INSTRUCTIONS FOR THE TASK
Please repeat nothing except the lines from the one containing "orange circle: (170, 192)" through the end of the records, exactly and without pictures.

[Records excerpted from a collection]
::::::
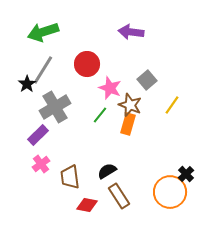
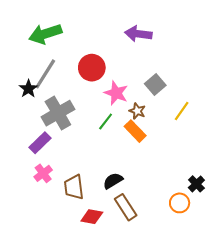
brown star: (130, 105) -> (137, 111), size x0.7
orange rectangle: (128, 124) -> (135, 131), turned -60
orange circle: (170, 192) -> (180, 203), size x0.6

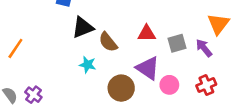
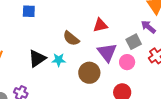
black triangle: (83, 27) -> (37, 58), moved
gray square: (177, 43) -> (134, 42), moved
purple triangle: (148, 68) -> (107, 52), turned 30

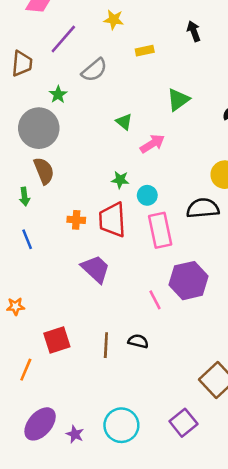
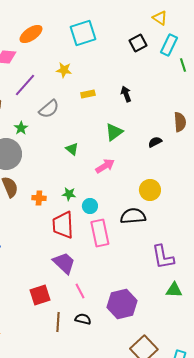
black arrow: (194, 31) -> (126, 94), moved
pink arrow: (152, 144) -> (105, 166), moved
orange cross: (76, 220) -> (39, 198), moved
purple trapezoid: (96, 269) -> (64, 263), moved
purple hexagon: (189, 281) -> (122, 304), moved
pink line: (155, 300) -> (80, 291), moved
red square: (57, 340) -> (40, 295), moved

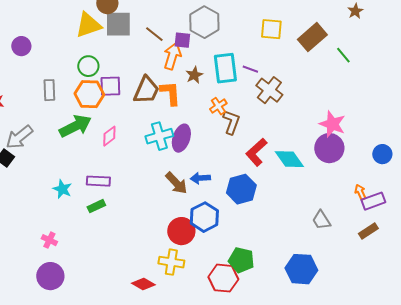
::::::
WRITTEN RESPONSE
orange circle: (170, 192) -> (180, 203), size x0.6

black triangle: (83, 27) -> (37, 58), moved
gray square: (177, 43) -> (134, 42), moved
purple triangle: (148, 68) -> (107, 52), turned 30

black arrow: (194, 31) -> (126, 94), moved
pink arrow: (152, 144) -> (105, 166), moved
orange cross: (76, 220) -> (39, 198), moved
purple trapezoid: (96, 269) -> (64, 263), moved
purple hexagon: (189, 281) -> (122, 304), moved
pink line: (155, 300) -> (80, 291), moved
red square: (57, 340) -> (40, 295), moved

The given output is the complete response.